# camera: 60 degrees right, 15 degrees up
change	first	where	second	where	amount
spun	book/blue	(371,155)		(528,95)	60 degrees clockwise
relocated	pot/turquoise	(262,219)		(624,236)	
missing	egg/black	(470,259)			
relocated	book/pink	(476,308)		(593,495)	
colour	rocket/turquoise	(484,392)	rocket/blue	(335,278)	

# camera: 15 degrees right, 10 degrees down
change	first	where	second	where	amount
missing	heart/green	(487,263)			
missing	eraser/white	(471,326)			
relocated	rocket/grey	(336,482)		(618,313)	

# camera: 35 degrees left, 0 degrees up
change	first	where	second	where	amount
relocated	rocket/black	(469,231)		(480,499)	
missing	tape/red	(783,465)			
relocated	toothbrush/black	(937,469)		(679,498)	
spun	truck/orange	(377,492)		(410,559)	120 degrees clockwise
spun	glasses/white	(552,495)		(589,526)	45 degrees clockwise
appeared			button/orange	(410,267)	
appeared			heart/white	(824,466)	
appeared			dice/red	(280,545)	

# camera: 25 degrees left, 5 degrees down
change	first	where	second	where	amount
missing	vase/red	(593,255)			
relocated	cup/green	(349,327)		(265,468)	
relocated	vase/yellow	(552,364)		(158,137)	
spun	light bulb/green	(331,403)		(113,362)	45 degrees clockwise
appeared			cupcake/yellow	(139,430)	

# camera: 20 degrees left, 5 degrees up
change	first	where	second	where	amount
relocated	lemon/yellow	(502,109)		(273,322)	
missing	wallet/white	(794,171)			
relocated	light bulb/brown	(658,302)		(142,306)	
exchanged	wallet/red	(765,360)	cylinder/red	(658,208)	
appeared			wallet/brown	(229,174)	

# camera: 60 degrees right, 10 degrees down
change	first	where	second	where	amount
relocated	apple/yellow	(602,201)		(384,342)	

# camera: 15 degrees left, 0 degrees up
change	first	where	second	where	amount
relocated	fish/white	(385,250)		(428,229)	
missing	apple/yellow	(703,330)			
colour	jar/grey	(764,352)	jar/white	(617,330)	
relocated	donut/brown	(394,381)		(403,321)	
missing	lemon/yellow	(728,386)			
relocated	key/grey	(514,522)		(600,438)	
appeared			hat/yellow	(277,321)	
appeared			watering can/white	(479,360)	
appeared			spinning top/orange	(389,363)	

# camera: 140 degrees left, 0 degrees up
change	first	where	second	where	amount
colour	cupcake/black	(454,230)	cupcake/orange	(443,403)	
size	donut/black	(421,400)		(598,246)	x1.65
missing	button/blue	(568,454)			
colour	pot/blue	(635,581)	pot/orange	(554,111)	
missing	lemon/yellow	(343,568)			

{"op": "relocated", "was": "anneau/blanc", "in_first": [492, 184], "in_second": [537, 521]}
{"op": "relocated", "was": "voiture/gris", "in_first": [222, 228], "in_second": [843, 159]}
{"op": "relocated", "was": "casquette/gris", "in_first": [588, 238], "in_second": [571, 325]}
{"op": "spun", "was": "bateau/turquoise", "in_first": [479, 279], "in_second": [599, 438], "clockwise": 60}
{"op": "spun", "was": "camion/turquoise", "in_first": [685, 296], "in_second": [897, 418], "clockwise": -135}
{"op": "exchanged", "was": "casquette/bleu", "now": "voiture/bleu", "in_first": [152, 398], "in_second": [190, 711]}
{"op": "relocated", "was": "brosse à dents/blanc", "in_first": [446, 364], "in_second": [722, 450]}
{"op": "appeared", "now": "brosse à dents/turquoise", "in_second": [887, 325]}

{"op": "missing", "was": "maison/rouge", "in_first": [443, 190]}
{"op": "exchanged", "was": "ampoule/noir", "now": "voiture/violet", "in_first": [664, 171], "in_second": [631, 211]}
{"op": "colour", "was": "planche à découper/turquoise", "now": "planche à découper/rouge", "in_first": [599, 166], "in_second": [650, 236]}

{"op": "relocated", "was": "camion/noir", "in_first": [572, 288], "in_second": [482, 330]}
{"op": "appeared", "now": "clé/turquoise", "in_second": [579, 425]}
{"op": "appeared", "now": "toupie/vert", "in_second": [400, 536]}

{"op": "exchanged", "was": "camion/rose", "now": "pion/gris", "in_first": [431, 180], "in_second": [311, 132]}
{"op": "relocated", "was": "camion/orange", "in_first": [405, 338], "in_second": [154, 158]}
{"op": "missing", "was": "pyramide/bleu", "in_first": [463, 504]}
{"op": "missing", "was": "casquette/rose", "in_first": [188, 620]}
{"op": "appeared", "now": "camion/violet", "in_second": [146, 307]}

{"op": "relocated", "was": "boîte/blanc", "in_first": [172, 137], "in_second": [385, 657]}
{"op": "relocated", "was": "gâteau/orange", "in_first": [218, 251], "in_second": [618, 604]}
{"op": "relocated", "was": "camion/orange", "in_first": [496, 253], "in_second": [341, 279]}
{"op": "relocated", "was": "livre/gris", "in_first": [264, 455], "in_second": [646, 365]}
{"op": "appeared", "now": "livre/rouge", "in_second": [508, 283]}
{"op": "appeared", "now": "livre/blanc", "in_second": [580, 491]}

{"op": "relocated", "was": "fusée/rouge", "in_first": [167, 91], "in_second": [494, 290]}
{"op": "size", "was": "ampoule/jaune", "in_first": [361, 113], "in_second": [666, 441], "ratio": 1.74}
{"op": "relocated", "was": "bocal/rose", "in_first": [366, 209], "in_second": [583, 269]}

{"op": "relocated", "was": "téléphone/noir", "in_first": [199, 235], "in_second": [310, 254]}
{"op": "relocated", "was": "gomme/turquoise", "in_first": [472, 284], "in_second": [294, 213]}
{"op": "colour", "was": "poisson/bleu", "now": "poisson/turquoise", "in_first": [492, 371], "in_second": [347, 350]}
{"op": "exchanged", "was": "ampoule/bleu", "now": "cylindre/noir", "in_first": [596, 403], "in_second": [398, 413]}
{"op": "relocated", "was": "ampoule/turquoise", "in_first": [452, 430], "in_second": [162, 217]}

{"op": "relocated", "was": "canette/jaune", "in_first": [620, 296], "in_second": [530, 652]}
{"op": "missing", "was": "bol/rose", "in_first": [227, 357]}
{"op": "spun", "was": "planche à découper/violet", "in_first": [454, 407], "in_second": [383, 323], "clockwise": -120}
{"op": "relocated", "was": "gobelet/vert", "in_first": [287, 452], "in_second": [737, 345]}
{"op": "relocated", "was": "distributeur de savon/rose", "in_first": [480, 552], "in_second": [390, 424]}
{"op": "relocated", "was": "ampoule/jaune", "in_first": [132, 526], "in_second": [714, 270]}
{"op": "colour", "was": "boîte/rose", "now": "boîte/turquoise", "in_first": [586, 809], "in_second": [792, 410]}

======

[TASK GOAL] Retype the listing. Match it exactly.

[ANSWER TO THIS EXERCISE]
# camera: 60 degrees right, 15 degrees up
change	first	where	second	where	amount
spun	book/blue	(371,155)		(528,95)	60 degrees clockwise
relocated	pot/turquoise	(262,219)		(624,236)	
missing	egg/black	(470,259)			
relocated	book/pink	(476,308)		(593,495)	
colour	rocket/turquoise	(484,392)	rocket/blue	(335,278)	

# camera: 15 degrees right, 10 degrees down
change	first	where	second	where	amount
missing	heart/green	(487,263)			
missing	eraser/white	(471,326)			
relocated	rocket/grey	(336,482)		(618,313)	

# camera: 35 degrees left, 0 degrees up
change	first	where	second	where	amount
relocated	rocket/black	(469,231)		(480,499)	
missing	tape/red	(783,465)			
relocated	toothbrush/black	(937,469)		(679,498)	
spun	truck/orange	(377,492)		(410,559)	120 degrees clockwise
spun	glasses/white	(552,495)		(589,526)	45 degrees clockwise
appeared			button/orange	(410,267)	
appeared			heart/white	(824,466)	
appeared			dice/red	(280,545)	

# camera: 25 degrees left, 5 degrees down
change	first	where	second	where	amount
missing	vase/red	(593,255)			
relocated	cup/green	(349,327)		(265,468)	
relocated	vase/yellow	(552,364)		(158,137)	
spun	light bulb/green	(331,403)		(113,362)	45 degrees clockwise
appeared			cupcake/yellow	(139,430)	

# camera: 20 degrees left, 5 degrees up
change	first	where	second	where	amount
relocated	lemon/yellow	(502,109)		(273,322)	
missing	wallet/white	(794,171)			
relocated	light bulb/brown	(658,302)		(142,306)	
exchanged	wallet/red	(765,360)	cylinder/red	(658,208)	
appeared			wallet/brown	(229,174)	

# camera: 60 degrees right, 10 degrees down
change	first	where	second	where	amount
relocated	apple/yellow	(602,201)		(384,342)	

# camera: 15 degrees left, 0 degrees up
change	first	where	second	where	amount
relocated	fish/white	(385,250)		(428,229)	
missing	apple/yellow	(703,330)			
colour	jar/grey	(764,352)	jar/white	(617,330)	
relocated	donut/brown	(394,381)		(403,321)	
missing	lemon/yellow	(728,386)			
relocated	key/grey	(514,522)		(600,438)	
appeared			hat/yellow	(277,321)	
appeared			watering can/white	(479,360)	
appeared			spinning top/orange	(389,363)	

# camera: 140 degrees left, 0 degrees up
change	first	where	second	where	amount
colour	cupcake/black	(454,230)	cupcake/orange	(443,403)	
size	donut/black	(421,400)		(598,246)	x1.65
missing	button/blue	(568,454)			
colour	pot/blue	(635,581)	pot/orange	(554,111)	
missing	lemon/yellow	(343,568)			

{"op": "relocated", "was": "anneau/blanc", "in_first": [492, 184], "in_second": [537, 521]}
{"op": "relocated", "was": "voiture/gris", "in_first": [222, 228], "in_second": [843, 159]}
{"op": "relocated", "was": "casquette/gris", "in_first": [588, 238], "in_second": [571, 325]}
{"op": "spun", "was": "bateau/turquoise", "in_first": [479, 279], "in_second": [599, 438], "clockwise": 60}
{"op": "spun", "was": "camion/turquoise", "in_first": [685, 296], "in_second": [897, 418], "clockwise": -135}
{"op": "exchanged", "was": "casquette/bleu", "now": "voiture/bleu", "in_first": [152, 398], "in_second": [190, 711]}
{"op": "relocated", "was": "brosse à dents/blanc", "in_first": [446, 364], "in_second": [722, 450]}
{"op": "appeared", "now": "brosse à dents/turquoise", "in_second": [887, 325]}

{"op": "missing", "was": "maison/rouge", "in_first": [443, 190]}
{"op": "exchanged", "was": "ampoule/noir", "now": "voiture/violet", "in_first": [664, 171], "in_second": [631, 211]}
{"op": "colour", "was": "planche à découper/turquoise", "now": "planche à découper/rouge", "in_first": [599, 166], "in_second": [650, 236]}

{"op": "relocated", "was": "camion/noir", "in_first": [572, 288], "in_second": [482, 330]}
{"op": "appeared", "now": "clé/turquoise", "in_second": [579, 425]}
{"op": "appeared", "now": "toupie/vert", "in_second": [400, 536]}

{"op": "exchanged", "was": "camion/rose", "now": "pion/gris", "in_first": [431, 180], "in_second": [311, 132]}
{"op": "relocated", "was": "camion/orange", "in_first": [405, 338], "in_second": [154, 158]}
{"op": "missing", "was": "pyramide/bleu", "in_first": [463, 504]}
{"op": "missing", "was": "casquette/rose", "in_first": [188, 620]}
{"op": "appeared", "now": "camion/violet", "in_second": [146, 307]}

{"op": "relocated", "was": "boîte/blanc", "in_first": [172, 137], "in_second": [385, 657]}
{"op": "relocated", "was": "gâteau/orange", "in_first": [218, 251], "in_second": [618, 604]}
{"op": "relocated", "was": "camion/orange", "in_first": [496, 253], "in_second": [341, 279]}
{"op": "relocated", "was": "livre/gris", "in_first": [264, 455], "in_second": [646, 365]}
{"op": "appeared", "now": "livre/rouge", "in_second": [508, 283]}
{"op": "appeared", "now": "livre/blanc", "in_second": [580, 491]}

{"op": "relocated", "was": "fusée/rouge", "in_first": [167, 91], "in_second": [494, 290]}
{"op": "size", "was": "ampoule/jaune", "in_first": [361, 113], "in_second": [666, 441], "ratio": 1.74}
{"op": "relocated", "was": "bocal/rose", "in_first": [366, 209], "in_second": [583, 269]}

{"op": "relocated", "was": "téléphone/noir", "in_first": [199, 235], "in_second": [310, 254]}
{"op": "relocated", "was": "gomme/turquoise", "in_first": [472, 284], "in_second": [294, 213]}
{"op": "colour", "was": "poisson/bleu", "now": "poisson/turquoise", "in_first": [492, 371], "in_second": [347, 350]}
{"op": "exchanged", "was": "ampoule/bleu", "now": "cylindre/noir", "in_first": [596, 403], "in_second": [398, 413]}
{"op": "relocated", "was": "ampoule/turquoise", "in_first": [452, 430], "in_second": [162, 217]}

{"op": "relocated", "was": "canette/jaune", "in_first": [620, 296], "in_second": [530, 652]}
{"op": "missing", "was": "bol/rose", "in_first": [227, 357]}
{"op": "spun", "was": "planche à découper/violet", "in_first": [454, 407], "in_second": [383, 323], "clockwise": -120}
{"op": "relocated", "was": "gobelet/vert", "in_first": [287, 452], "in_second": [737, 345]}
{"op": "relocated", "was": "distributeur de savon/rose", "in_first": [480, 552], "in_second": [390, 424]}
{"op": "relocated", "was": "ampoule/jaune", "in_first": [132, 526], "in_second": [714, 270]}
{"op": "colour", "was": "boîte/rose", "now": "boîte/turquoise", "in_first": [586, 809], "in_second": [792, 410]}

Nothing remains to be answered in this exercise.